PROBLEM TO WORK ON:
Render everything from the first of the lines below down to the line containing "gis''8 bes''8 \grace", both included, as a numbered list without the pictures or any blank lines.

EXCERPTED DATA:

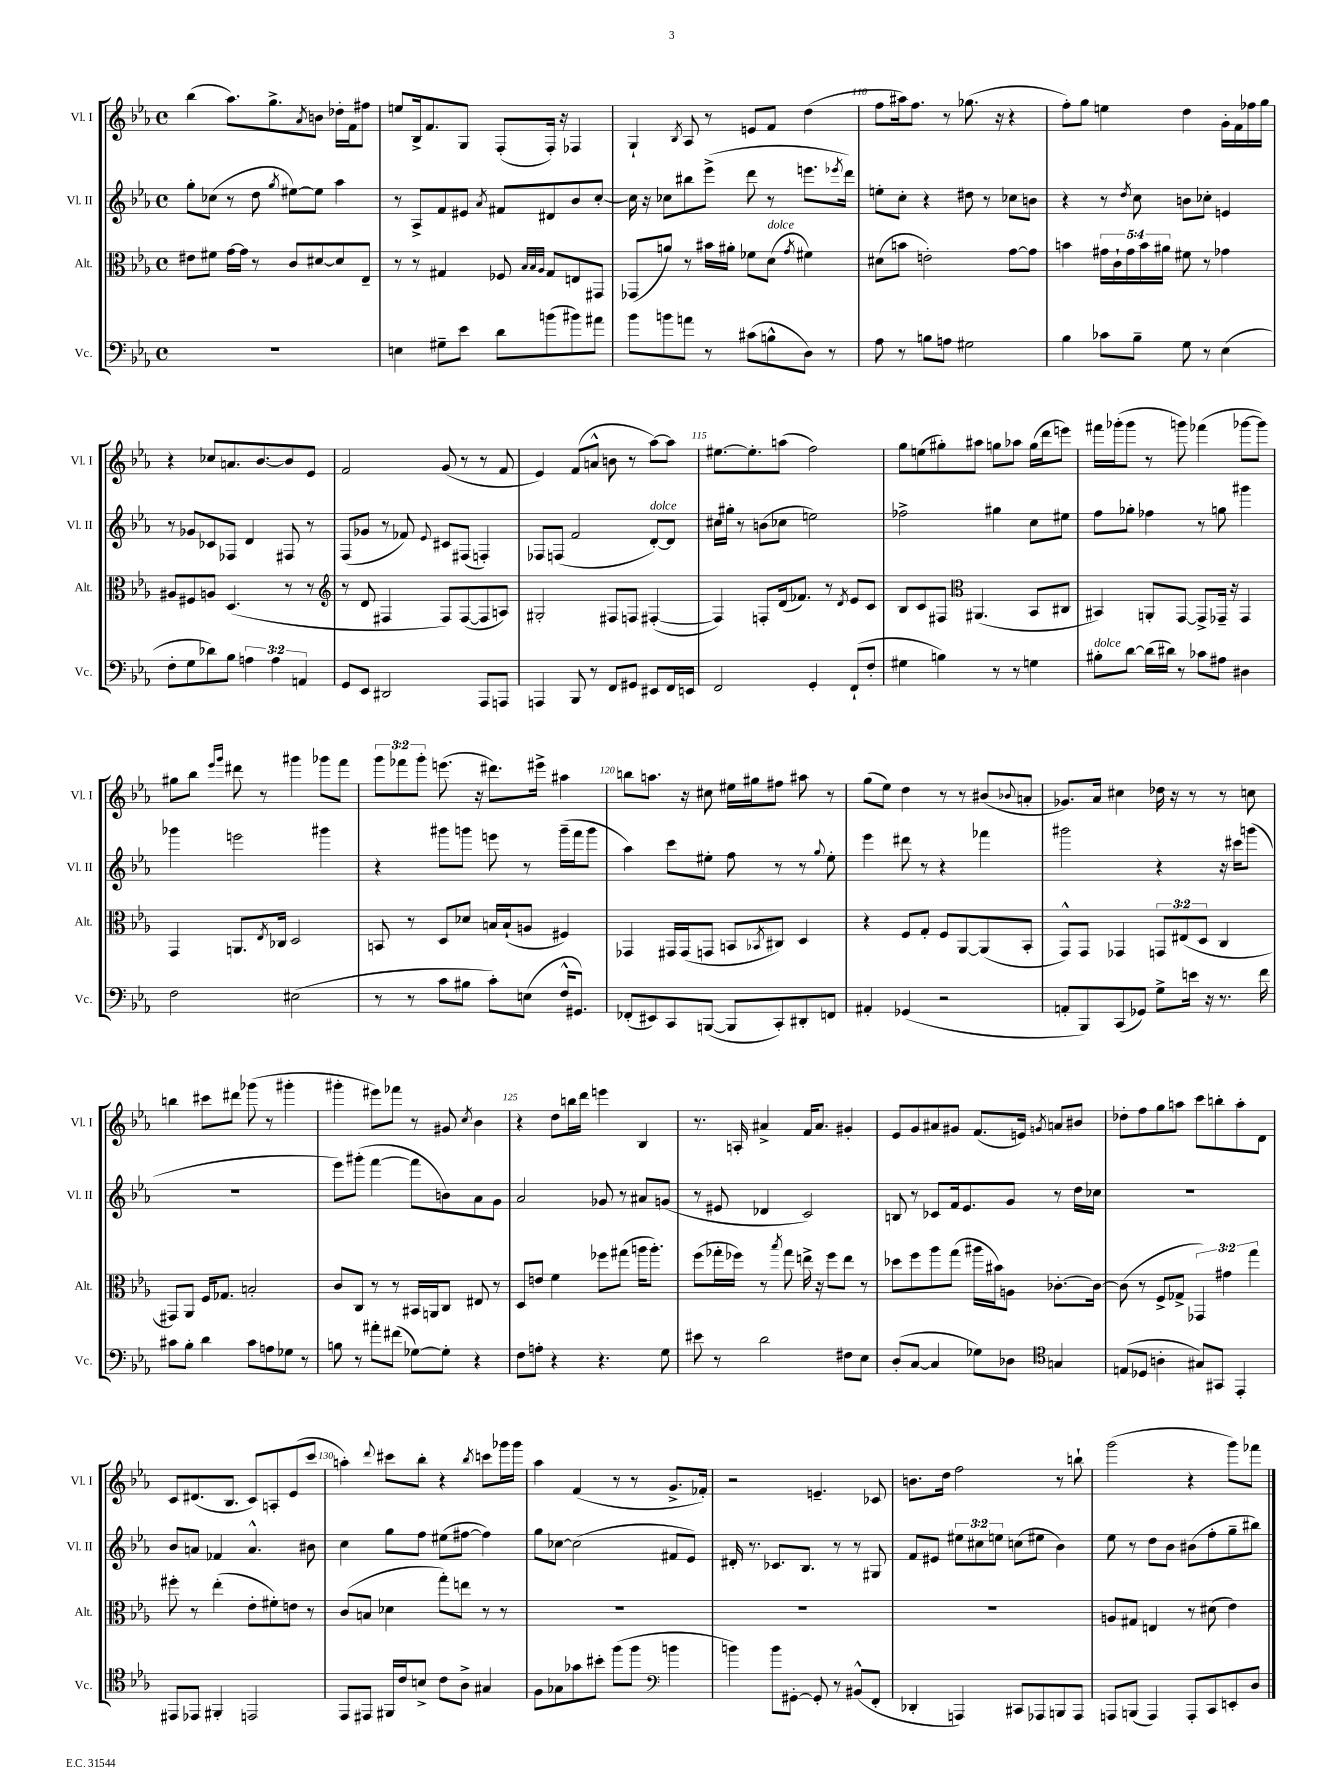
<<
\new StaffGroup <<
\new Staff = "s0" \with { instrumentName = "Vl. I" shortInstrumentName = "Vl. I" } {
    \clef treble \key ees \major \defaultTimeSignature \time 4/4 \override Staff.TupletNumber.text = #tuplet-number::calc-fraction-text
    bes''4( aes''8.) g''8.-> \acciaccatura { aes'8 } b'8 des''16-. f'16 fis''8 |
    e''8 bes16-> f'8. g8 f8-.( f16-.) r16 fes4 |
    g4-! \acciaccatura { bes8 } aes8 r8 e'8 f'8 d''4( |
    f''8 ais''16) f''8. r8 ges''8.( r16 r4 |
    f''8-.) g''8 e''4 d''4 g'16-. f'16 fes''16 g''16 |
    r4 ces''8 a'8. bes'8.~ bes'8 ees'8 |
    f'2 g'8( r8 r8 f'8 |
    ees'4) f'8( a'8-^ b'8 r8 aes''8~) aes''8 |
    eis''8.~ eis''8.-. a''8( f''2) |
    g''8 e''8( gis''8-.) ais''8 g''8 aes''8 g''16( d'''16 e'''8) |
    fis'''16 ges'''16-.( ges'''8 r8 g'''8) fes'''4( ges'''8~ ges'''8) |
    gis''8 bes''8 \grace { ees'''16 g'''16 } dis'''8 r8 gis'''4 ges'''8 f'''8 |
    \tuplet 3/2 { g'''8 fes'''8 g'''8-. } e'''8.( r16 dis'''8.) eis'''16-> ais''4 |
    b''8 a''8. r16 cis''8 eis''16 gis''16 fis''8 ais''8 r8 |
    g''8( ees''8) d''4 r8 r8 bis'8( \appoggiatura { bes'8 } a'8-. |
    ges'8.) aes'16 cis''4 des''16 r16 r8 r8 c''8 |
    b''4 cis'''8 dis'''8 ges'''8( r8 gis'''4-. |
    gis'''4-. eis'''8) fes'''8 r8 gis'8 \acciaccatura { c''8 } bes'4 |
    r4 d''8 b''16 d'''16 e'''4 bes4 |
    r8. a16-. ais'4-> f'16 ais'8. gis'4-. |
    ees'8 g'8 ais'8 gis'8 f'8.( e'16) \acciaccatura { g'8 } a'8 bis'8 |
    des''8-. f''8 g''8 a''8 c'''8 b''8-. a''8-. d'8 |
    c'8 dis'8.( bes8. c'8) a8-. ees'8( c'''8 |
    a''4-.) \appoggiatura { d'''8 } cis'''8 bes''8-. r4 \acciaccatura { bes''8 } c'''8 ges'''16 ges'''16 |
    aes''4 f'4( r8 r8 g'8.-> fes'16-.) |
    r2 e'4.-- ces'8 |
    b'8. d''16 f''2 r8 b''8-! |
    g'''2( r4 g'''8) fes'''8 \bar "|." |
}
\new Staff = "s1" \with { instrumentName = "Vl. II" shortInstrumentName = "Vl. II" } {
    \clef treble \key ees \major \defaultTimeSignature \time 4/4 \override Staff.TupletNumber.text = #tuplet-number::calc-fraction-text
    g''8-. ces''8( r8 d''8 \acciaccatura { g''8 } eis''8~) eis''8 aes''4 |
    r8 aes8-> f'8 eis'8 \acciaccatura { aes'8 } fis'8 dis'8 bes'8 c''8~-. |
    c''16 r16 ces''8 bis''8 ees'''8->( d'''8 r8 e'''8. \acciaccatura { ees'''8 } d'''16) |
    e''8-. c''8-. r4 dis''8 r8 ces''8 b'8 |
    r4 r8 \acciaccatura { d''8 } c''8 b'8 ces''8-. e'4 |
    r8 ges'8 ces'8 fes8 d'4 fis8 r8 |
    f8( ges'8 r8 fes'8) \appoggiatura { ees'8 } cis'8 fis8( f4-.) |
    fes8 f8( f'2 d'8~-.^\markup { \italic "dolce" }) d'8 |
    cis''16 gis''16-. r8 b'8( ces''8 e''2) |
    fes''2-> gis''4 c''8 eis''8 |
    f''8 ges''8-. fes''4 r8 g''8 gis'''4 |
    ges'''4 e'''2 gis'''4 |
    r4 gis'''8 g'''8 e'''8 r8 g'''16--( f'''16 g'''8 |
    aes''4) c'''8 eis''8-. f''8 r8 r8 \appoggiatura { g''8 } eis''8-. |
    ees'''4 dis'''8 r8 r4 fes'''4 |
    gis'''2 r4 r16 cis'''16 g'''8( |
    R1 |
    ees'''8) gis'''8-.( f'''4~ f'''8 b'8) aes'8 g'8 |
    aes'2 ges'8 r8 ais'8 g'8( |
    r8 eis'8 des'4 c'2) |
    b8 r8 ces'8 f'16 ees'8. g'8 r8 d''16 ces''16 |
    R1 |
    bes'8 a'8 fes'4 a'4.-^ bis'8 |
    c''4 g''8 f''8 eis''8( fis''8~ fis''4) |
    g''8 ces''8~ ces''2( fis'8 ees'8) |
    dis'16-. r8. ces'8. bes8. r8 r8 gis8 |
    f'8 eis'8 \tuplet 3/2 { eis''8 cis''8 e''8 } c''8( eis''8 bes'4) |
    ees''8 r8 d''8 bes'8 bis'8( f''8-. g''8-- bis''8) \bar "|." |
}
\new Staff = "s2" \with { instrumentName = "Alt." shortInstrumentName = "Alt." } {
    \clef alto \key ees \major \defaultTimeSignature \time 4/4 \override Staff.TupletNumber.text = #tuplet-number::calc-fraction-text
    eis'8 fis'8 g'16~ g'16 r8 c'8 dis'8~ dis'8 ees8-- |
    r8 r8 gis4 fes8 \grace { bes32 bes32 aes32 } gis8 e8 gis,8 |
    ges,8( a'8) r8 bis'16 ais'16-. fes'8 d'8^\markup { \italic "dolce" }( \acciaccatura { g'8 } fis'4) |
    dis'8( b'8 e'2-.) g'8~ g'8 |
    b'4 \tuplet 5/4 { gis'16 c'16-! gis'16 b'16 ais'16 } fis'8 r8 ges'4 |
    ais8 fis8 a8 d4.( r8 r8 |
    \clef treble r8 d'8 fis4 fis8) fis8~( fis8 a8) |
    gis2-. fis8 f8 fis4~-.( |
    fis4) f8-. d'16( fes'8.) r8 \acciaccatura { d'8 } ees'8 c'8 |
    bes8 c'8 fis8 \clef alto ais,4.( bes,8 cis8 |
    bis,4) a,8-. g,8~ g,8-> ges,16-- r16 ges,4 |
    g,4 a,8. \acciaccatura { ees8 } ces16 d2 |
    b,8 r8 d8 des'8 b16 b16-!( a8 fis4) |
    ges,4 gis,16 gis,16( g,8 b,8 \acciaccatura { bes,8 } cis8) d4 |
    r4 f8 g8-. f8 aes,8~ aes,8( bes,8-. |
    g,8-^) g,8 ges,4 \tuplet 3/2 { g,8 eis8( d8 } c4 |
    gis,8) aes,8 f16 ges8. b2-. |
    c'8 c8 r8 r8 bis,16 a,16 c8 eis8 r8 |
    d8 e'8 f'4 fes''8 gis''8( a''16 a''8.-.) |
    f''8( ges''16-. fes''16) r8 \acciaccatura { bes''8 } ges''8 e''16-> r16 fes''8 e''8 r8 |
    des''8 f''8 aes''8 g''8( ais''16 bis'16) a8 ces'8.~-. ces'16~ |
    ces'8( r8 f8-> ges8-> \tuplet 3/2 { ges,4) gis'4 g''4 } |
    fis''8-. r8 ees''4-.( ees'8-. fis'8-.) e'8 r8 |
    c'8( b8 des'4 g''8-.) e''8 r8 r8 |
    R1 |
    R1 |
    R1 |
    a8 gis8 e4 r8 dis'8( ees'4) \bar "|." |
}
\new Staff = "s3" \with { instrumentName = "Vc." shortInstrumentName = "Vc." } {
    \clef bass \key ees \major \defaultTimeSignature \time 4/4 \override Staff.TupletNumber.text = #tuplet-number::calc-fraction-text
    R1 |
    e4 gis8-- ees'8 d'8 b'8( bis'8) ais'8 |
    bes'8 b'8 a'8 r8 cis'8( b8-^ d8) r8 |
    aes8 r8 b8 a8 gis2 |
    bes4 ces'8 bes8-- g8 r8 ees4( |
    f8-. g8 des'8) bes8 \tuplet 3/2 { a4 a4 a,4 } |
    g,8 ees,8 dis,2 aes,,8 a,,8 |
    a,,4 bes,,8 r8 f,8 gis,8 eis,8 f,16 e,16 |
    f,2 g,4-. f,8-!( f8-. |
    gis4 b4) r8 r8 g4 |
    bis8-.^\markup { \italic "dolce" } d'8~ d'16( dis'16) r8 ces'8 ais8 dis4 |
    f2 eis2( |
    r8 r8 c'8 bis8 c'8-.) e8( f16-^ gis,8.) |
    fes,8-.( eis,8) c,8 b,,8~( b,,8 c,8-.) dis,8-. f,8 |
    ais,4-. ges,4( r2 |
    a,8-. bes,,8) c,8( ges,8) g8-> e'16 r16 r8. f'16 |
    cis'8 bes8-. d'4 cis'8 a8 ges8 r8 |
    b8 r8 ais'8-. fis'8( ges8~) ges8-. r4 |
    f8 a8-. r4 r4. g8 |
    eis'8 r8 d'2 fis8 ees8 |
    d8-.( c8~ c4 ges8) des8 \clef tenor g4 |
    e8( des8 a4-. gis8) gis,8 ees,4-. |
    eis,8 ees,8 fis,4-. e,2 |
    ees,8 eis,8 fis,16 c'16 b8-> c'8 aes8-> gis4 |
    f8 ges8 ges'8 bis'8-. f''8( f''8 \clef bass b'4 |
    b'4) b'8 gis,8~-. gis,8-. r8 bis,8-^( f,8-. |
    des,4-. a,,4) cis,8 aes,,8 b,,8 aes,,8 |
    a,,8 b,,8( a,,4) a,,8-. c,8 e,8-. d8 \bar "|." |
}
>>
>>
\layout { \context { \Score currentBarNumber = #107 \override BarNumber.break-visibility = ##(#f #t #t) barNumberVisibility = #(every-nth-bar-number-visible 5) } }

RESULT OF THE EXERCISE:
1. <<
2. \new StaffGroup <<
3. \new Staff = "s0" \with { instrumentName = "Vl. I" shortInstrumentName = "Vl. I" } {
4.     \clef treble \key ees \major \defaultTimeSignature \time 4/4 \override Staff.TupletNumber.text = #tuplet-number::calc-fraction-text
5.     bes''4( aes''8.) g''8.-> \acciaccatura { aes'8 } b'8 des''16-. f'16 fis''8 |
6.     e''8 bes16-> f'8. g8 f8-.( f16-.) r16 fes4 |
7.     g4-! \acciaccatura { bes8 } aes8 r8 e'8 f'8 d''4( |
8.     f''8 ais''16) f''8. r8 ges''8.( r16 r4 |
9.     f''8-.) g''8 e''4 d''4 g'16-. f'16 fes''16 g''16 |
10.     r4 ces''8 a'8. bes'8.~ bes'8 ees'8 |
11.     f'2 g'8( r8 r8 f'8 |
12.     ees'4) f'8( a'8-^ b'8 r8 aes''8~) aes''8 |
13.     eis''8.~ eis''8.-. a''8( f''2) |
14.     g''8 e''8( gis''8-.) ais''8 g''8 aes''8 g''16( d'''16 e'''8) |
15.     fis'''16 ges'''16-.( ges'''8 r8 g'''8) fes'''4( ges'''8~ ges'''8) |
16.     gis''8 bes''8 \grace { ees'''16 g'''16 } dis'''8 r8 gis'''4 ges'''8 f'''8 |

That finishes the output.